Although the data below holds other lines too, output only those from the line with "blue brick B4:B6 level 2 -> none" up to and including the line with "red cone F2 level 1 -> tan cone F2 level 1", exactly as they appear.

(Dataset excerpts)
- Opening Delimiter -

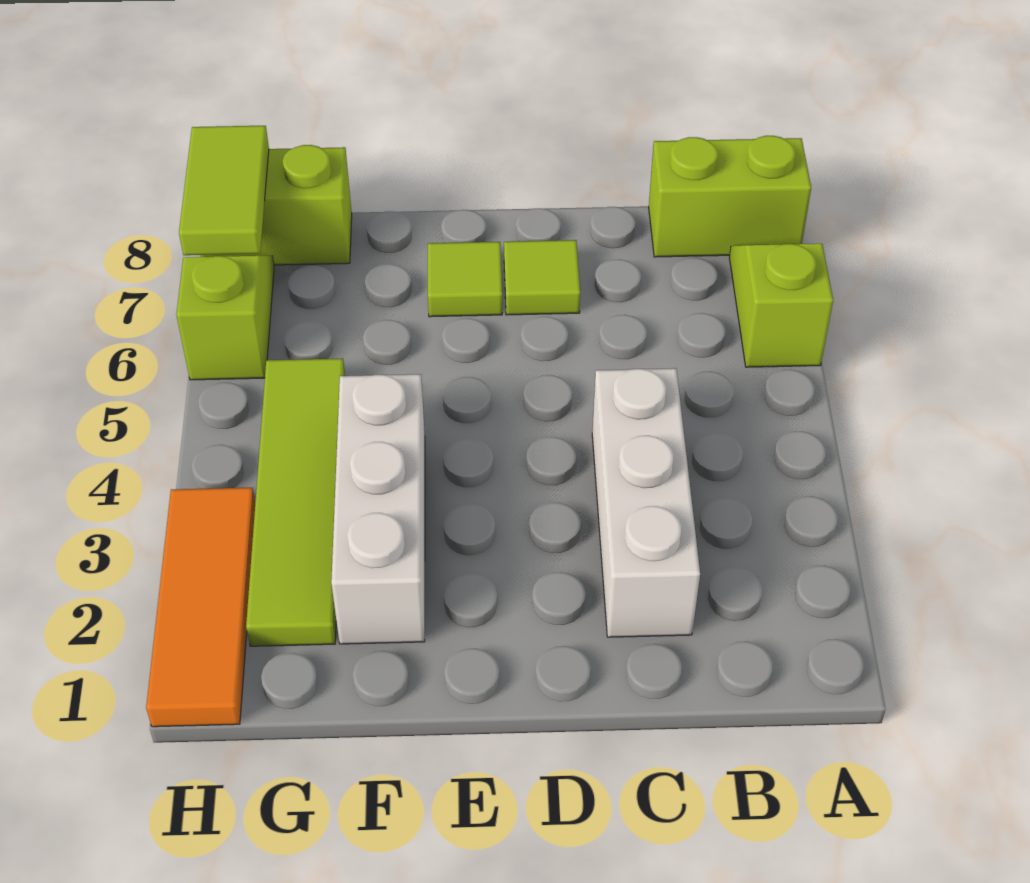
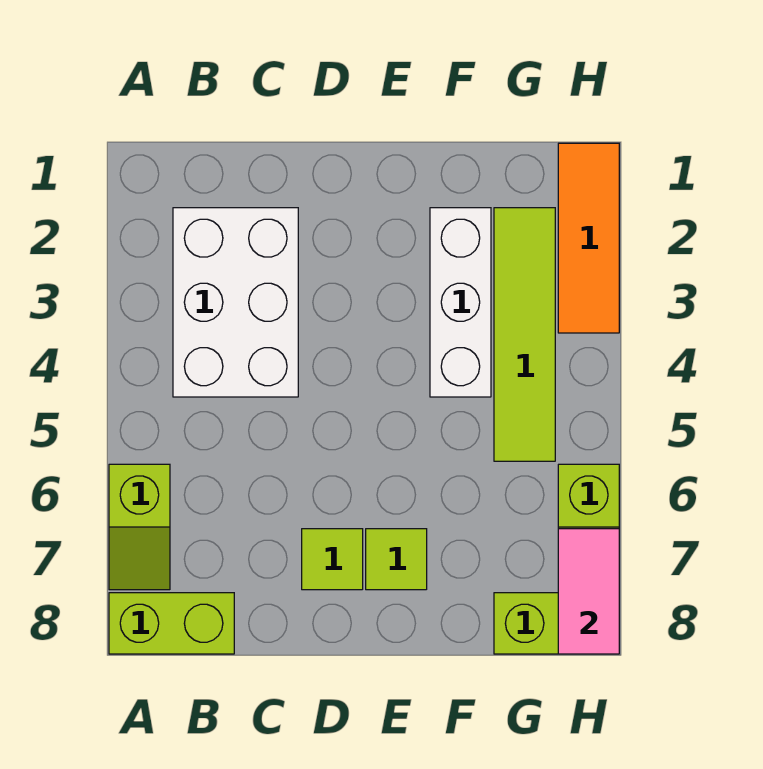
white brick C2:C4 level 1 -> white brick B2:C4 level 1
lime tile H7:H8 level 2 -> pink tile H7:H8 level 2

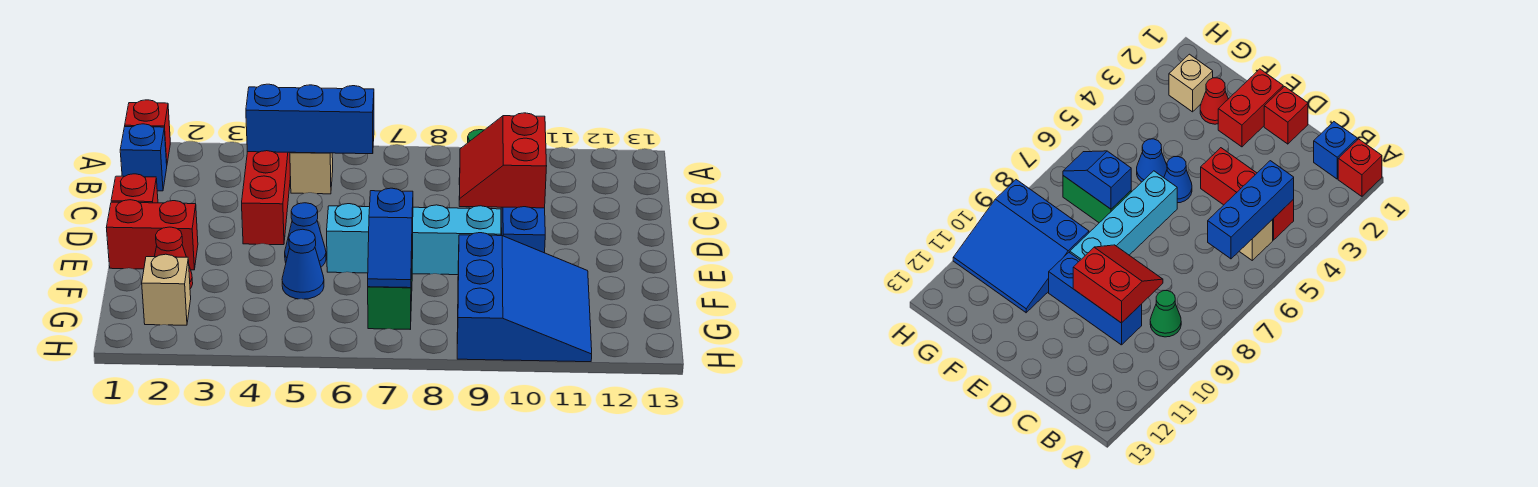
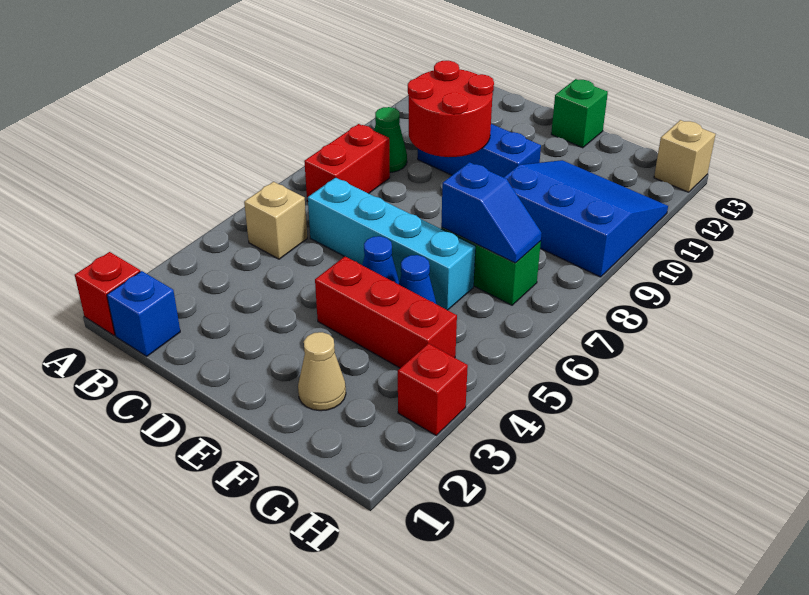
red brick B4:D4 level 1 -> red brick E4:G4 level 1
blue brick B4:B6 level 2 -> none
red slope C9:D10 level 2 top 10 -> red round brick C9:D10 level 2
red brick D1 level 1 -> red brick H3 level 1
red brick E1:E2 level 1 -> red brick B7:B8 level 1
cyan brick E6:E9 level 1 -> cyan brick C6:F6 level 1
none -> green brick E13 level 1
red cone F2 level 1 -> tan cone F2 level 1
tan brick G2 level 1 -> tan brick H13 level 1

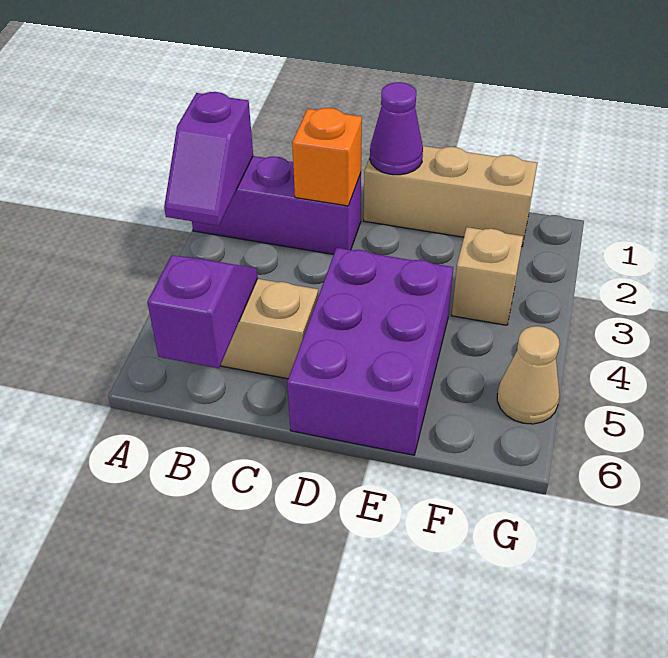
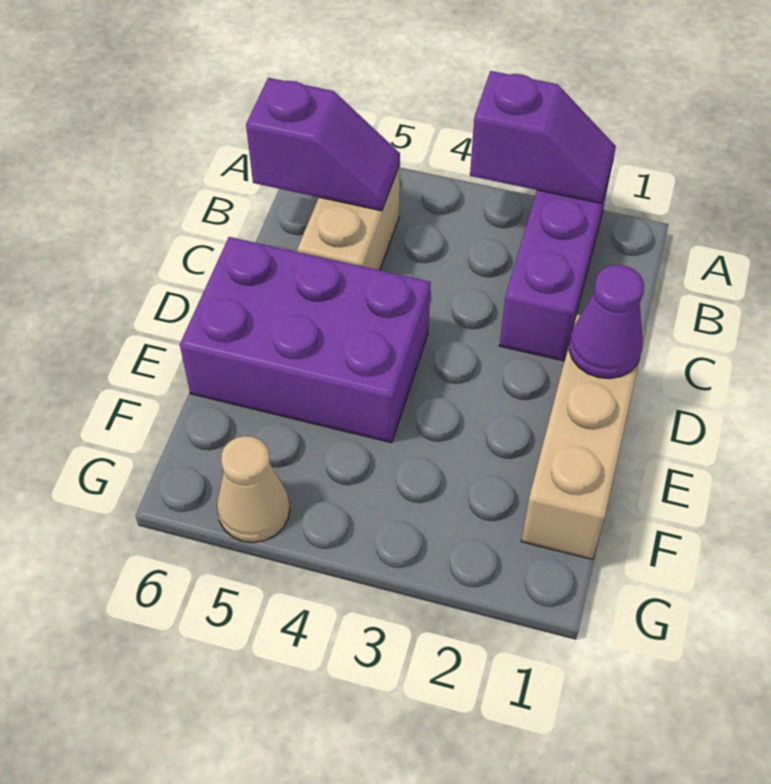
purple slope A2:A3 level 2 top 2 -> purple slope A2:A3 level 2 top 3
orange brick C2 level 2 -> none
tan brick F3 level 1 -> none

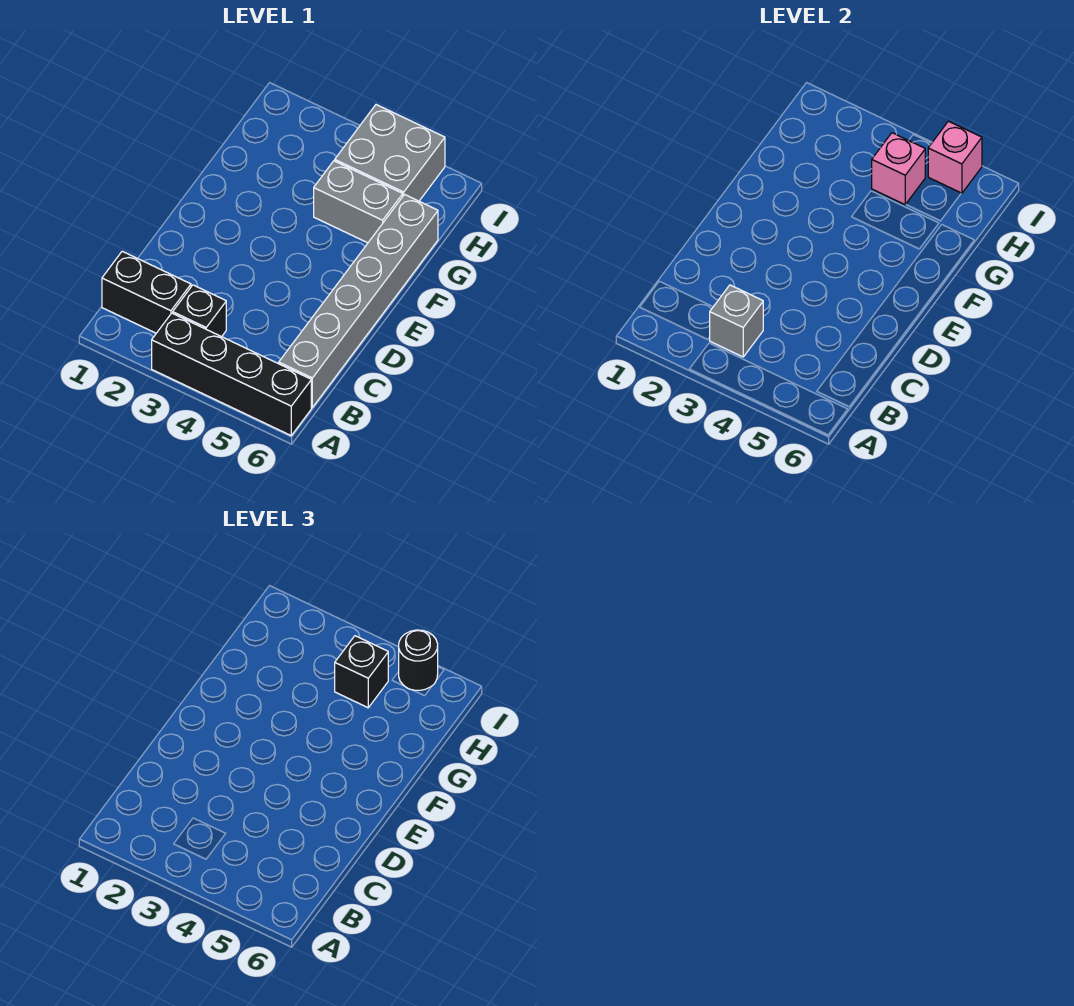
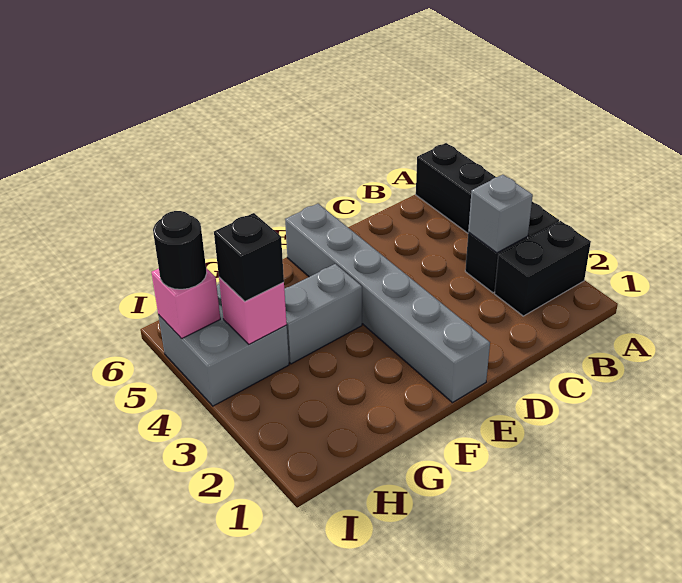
black brick B1:B2 level 1 -> black brick A2:B2 level 1
grey brick B6:G6 level 1 -> grey brick E1:E6 level 1
grey brick G4:G5 level 1 -> grey brick F4:G4 level 1

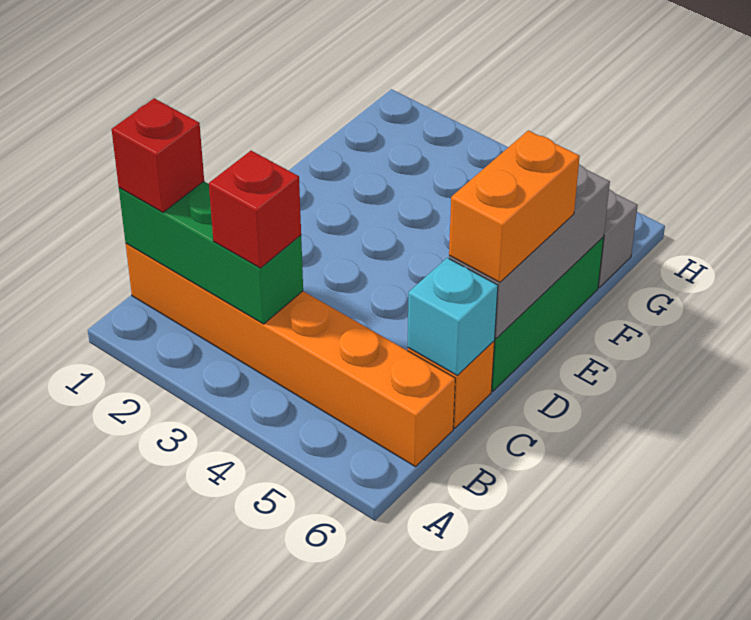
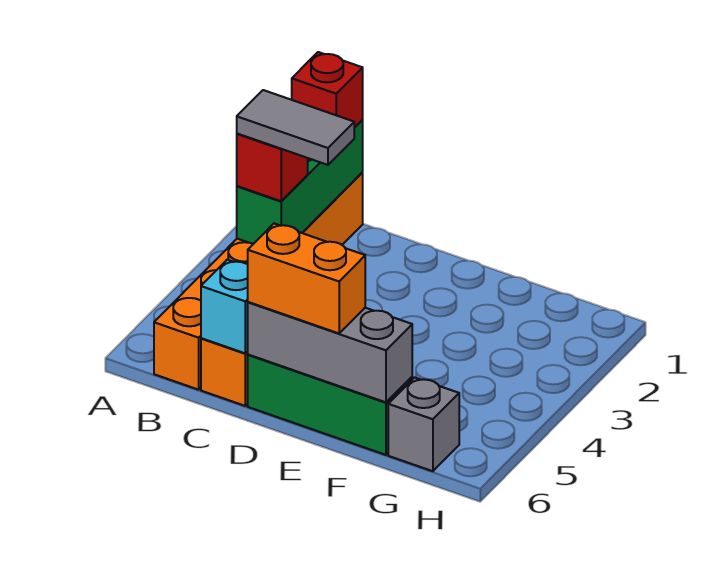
none -> grey tile B3:C3 level 4

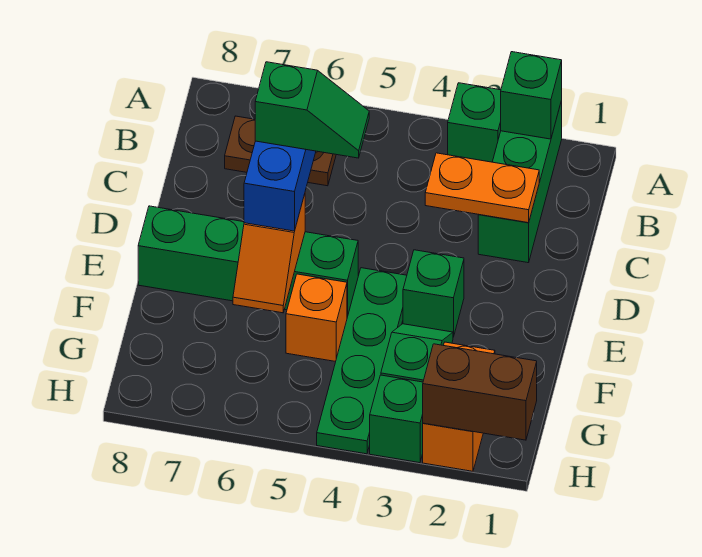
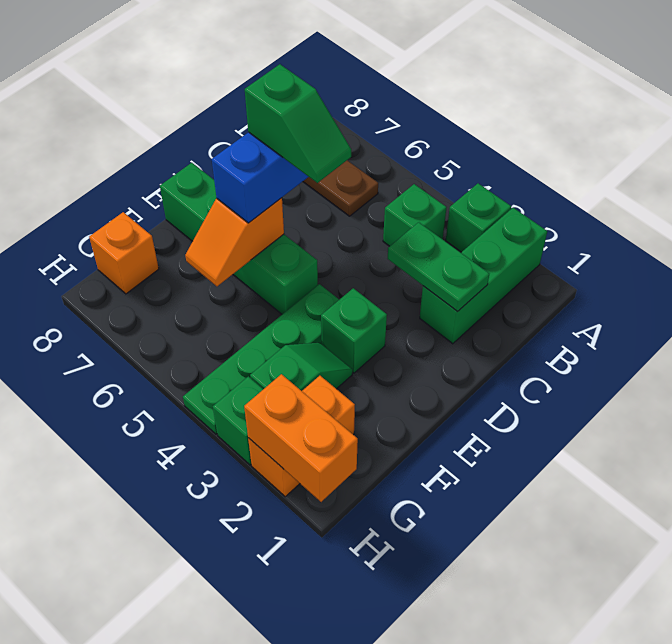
green brick A2 level 2 -> green brick B4 level 1
orange plate C2:C3 level 2 -> green plate C2:C3 level 2
orange brick F5 level 1 -> orange brick G8 level 1
brown brick H1:H2 level 2 -> orange brick H1:H2 level 2

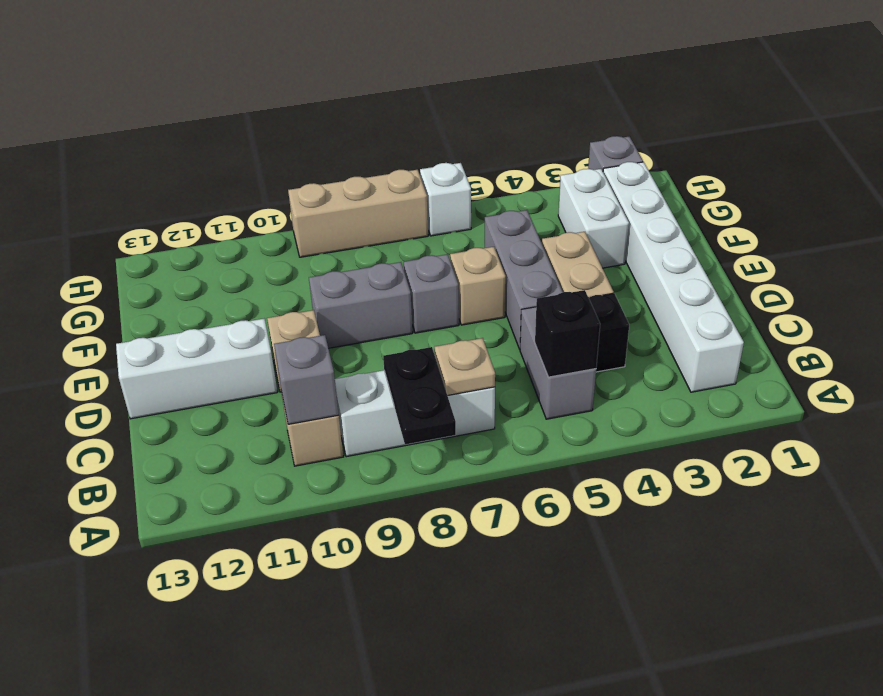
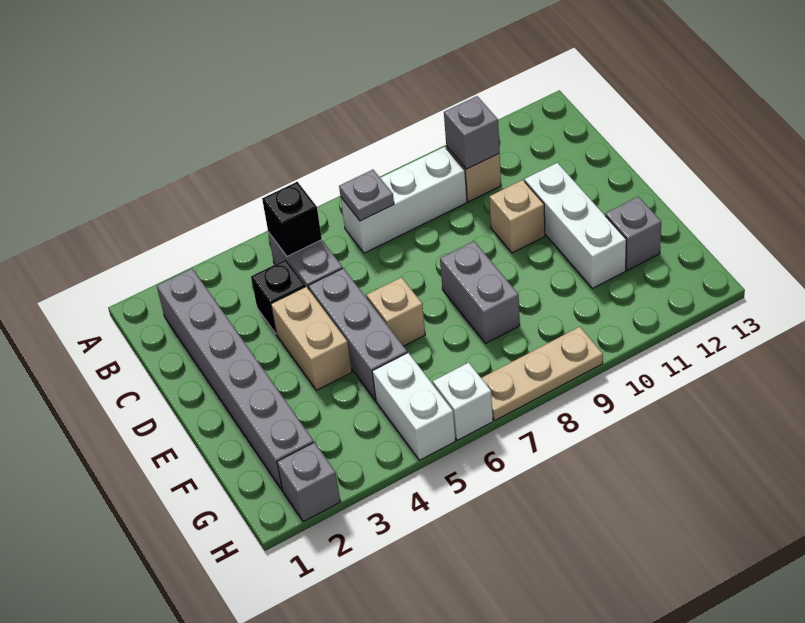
black plate A8:B8 level 2 -> none
white brick B2:G2 level 1 -> grey brick B2:G2 level 1
tan plate B7 level 2 -> grey plate B7 level 2
white brick D11:D13 level 1 -> white brick D11:F11 level 1
grey brick E7 level 1 -> grey brick F12 level 1
grey brick E8:E9 level 1 -> grey brick E8:F8 level 1
white brick F3:G3 level 1 -> white brick G5:H5 level 1
tan brick H7:H9 level 1 -> tan plate H7:H9 level 1

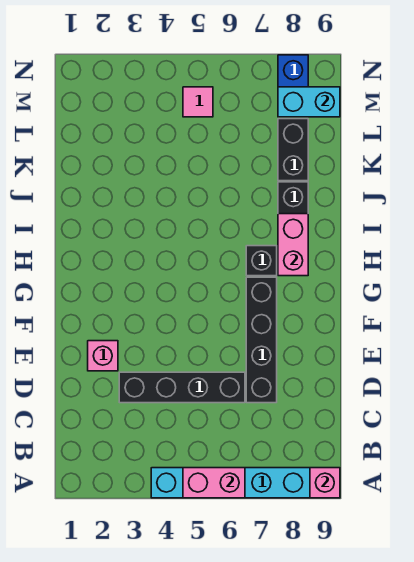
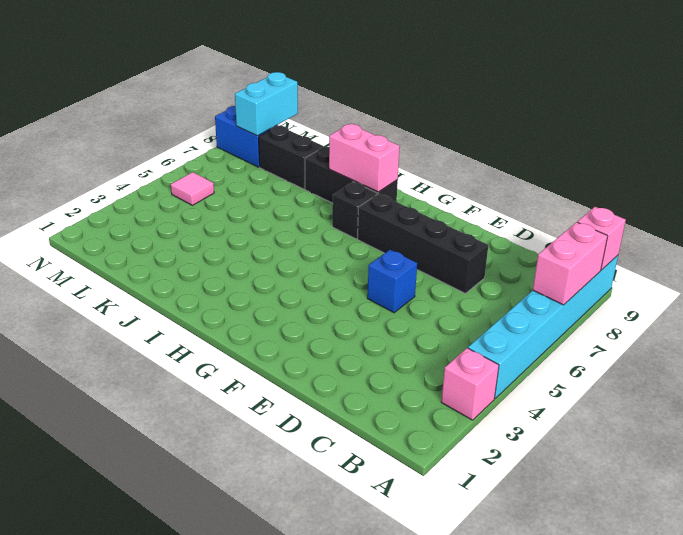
pink brick A5:A6 level 2 -> pink brick A7:A8 level 2
black brick D3:D6 level 1 -> none
pink brick E2 level 1 -> pink brick A3 level 1
none -> blue brick E5 level 1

- Closing Delimiter -

## Your solution
blue brick B4:B6 level 2 -> none
red slope C9:D10 level 2 top 10 -> red round brick C9:D10 level 2
red brick D1 level 1 -> red brick H3 level 1
red brick E1:E2 level 1 -> red brick B7:B8 level 1
cyan brick E6:E9 level 1 -> cyan brick C6:F6 level 1
none -> green brick E13 level 1
red cone F2 level 1 -> tan cone F2 level 1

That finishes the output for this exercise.